▶ [WHAT YOU NEED TO DO] Word for word, write out all the entries below, omitting every picture.

▶ [RECORDS TO PROCESS]
-- Opening Marker --
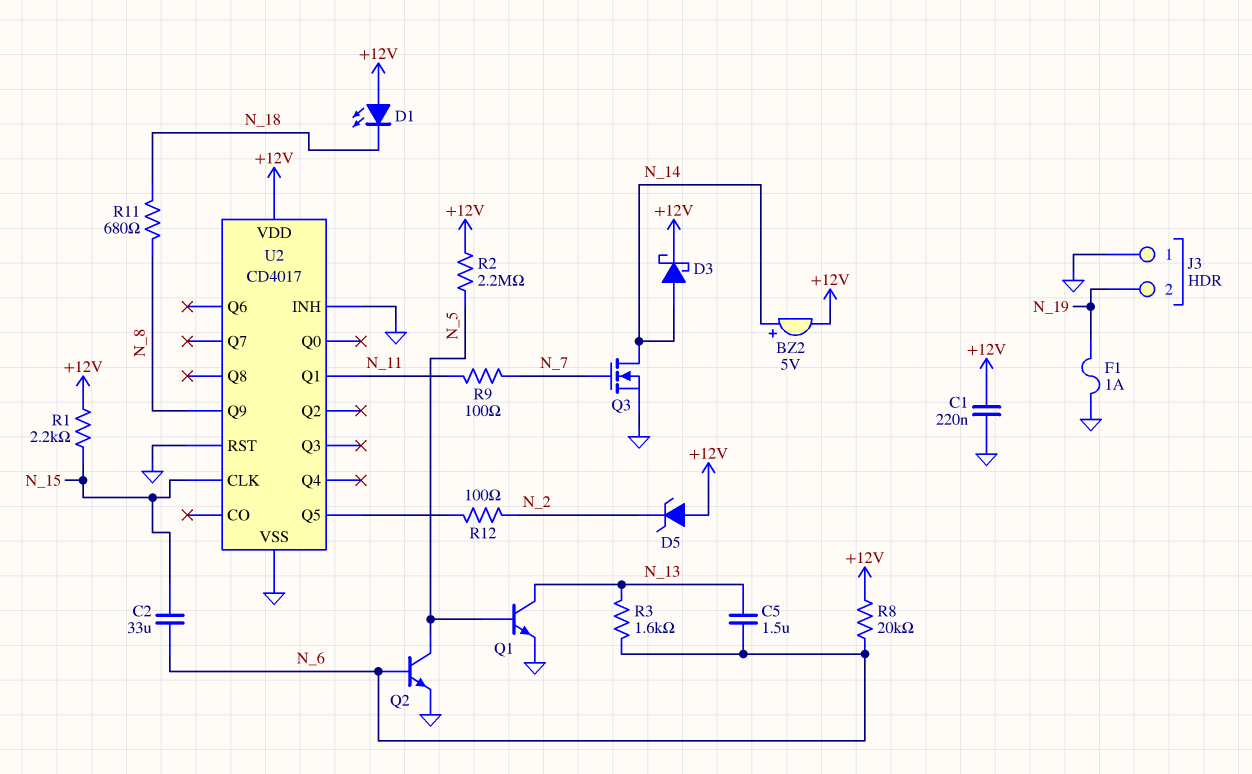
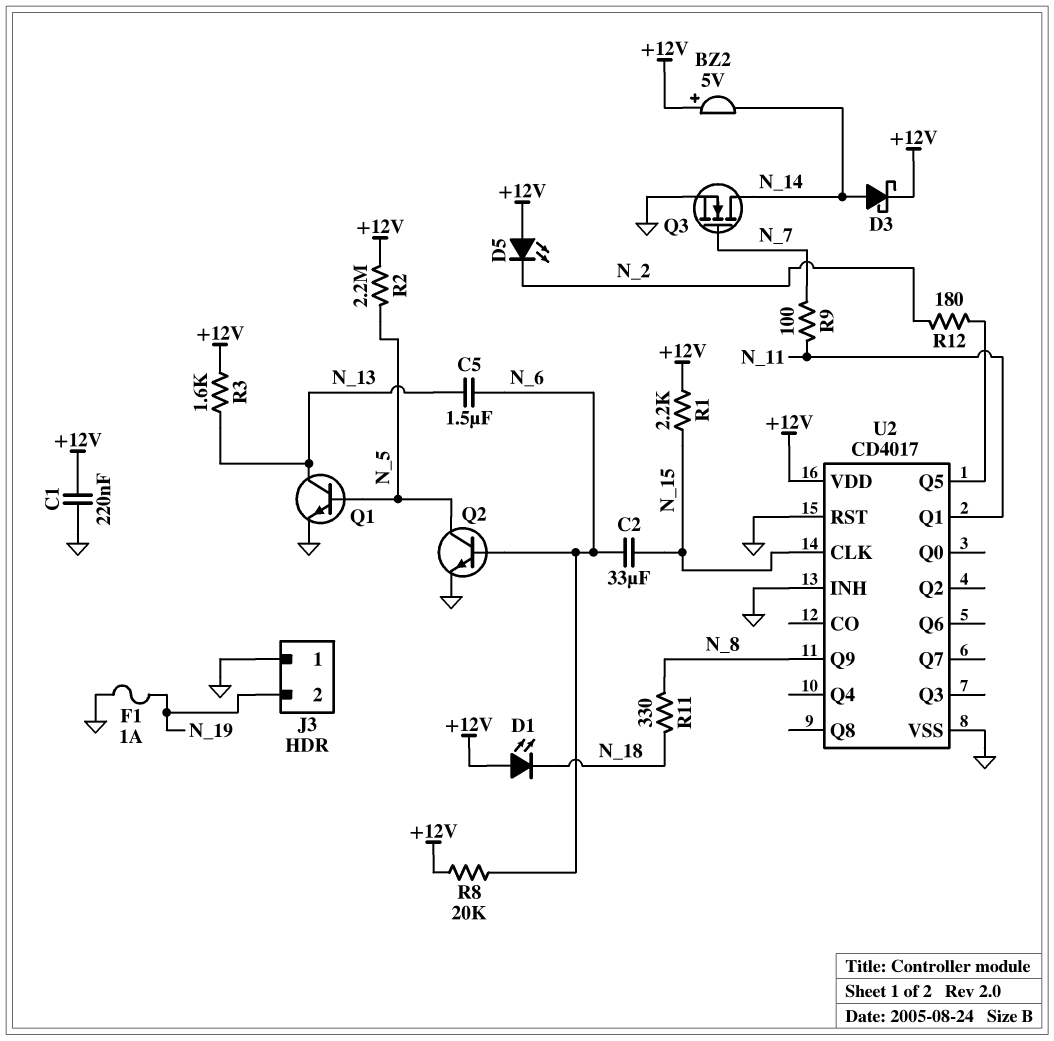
BZ2: buzzer 5V (plus N_14, minus +12V) -> buzzer 5V (plus +12V, minus N_14)
D5: zener (A +12V, K N_2) -> LED (A +12V, K N_2)
R3: 1.6k (N_6, N_13) -> 1.6k (+12V, N_13)
R11: 680 (N_8, N_18) -> 330 (N_8, N_18)
R12: 100 (N_2, U2/Q5) -> 180 (N_2, U2/Q5)

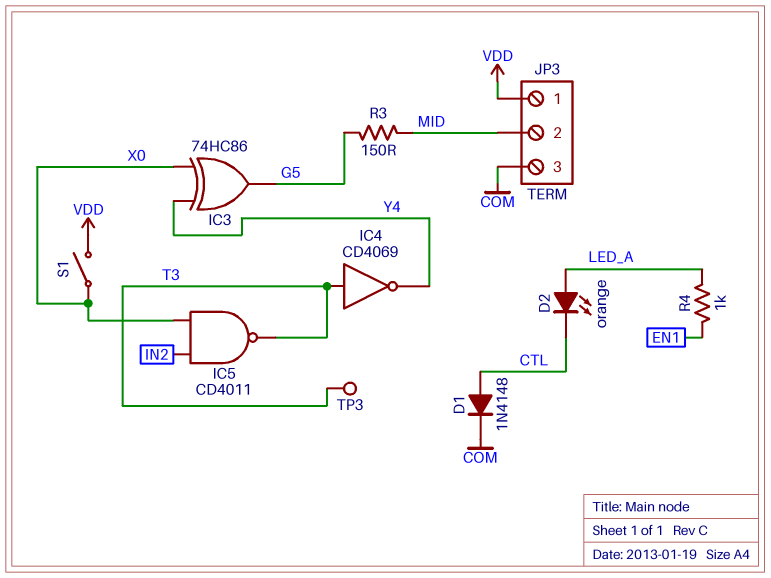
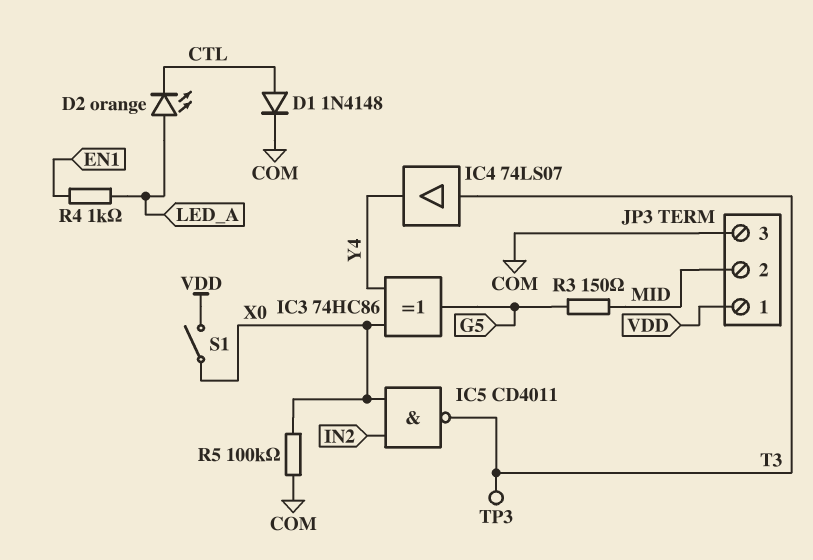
IC4: NOT CD4069 (in T3, out Y4) -> buffer 74LS07 (in T3, out Y4)
R5: none -> 100k (COM, X0)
-- Closing Marker --
▶ [RESULT OF THE TASK]
BZ2: buzzer 5V (plus N_14, minus +12V) -> buzzer 5V (plus +12V, minus N_14)
D5: zener (A +12V, K N_2) -> LED (A +12V, K N_2)
R3: 1.6k (N_6, N_13) -> 1.6k (+12V, N_13)
R11: 680 (N_8, N_18) -> 330 (N_8, N_18)
R12: 100 (N_2, U2/Q5) -> 180 (N_2, U2/Q5)

IC4: NOT CD4069 (in T3, out Y4) -> buffer 74LS07 (in T3, out Y4)
R5: none -> 100k (COM, X0)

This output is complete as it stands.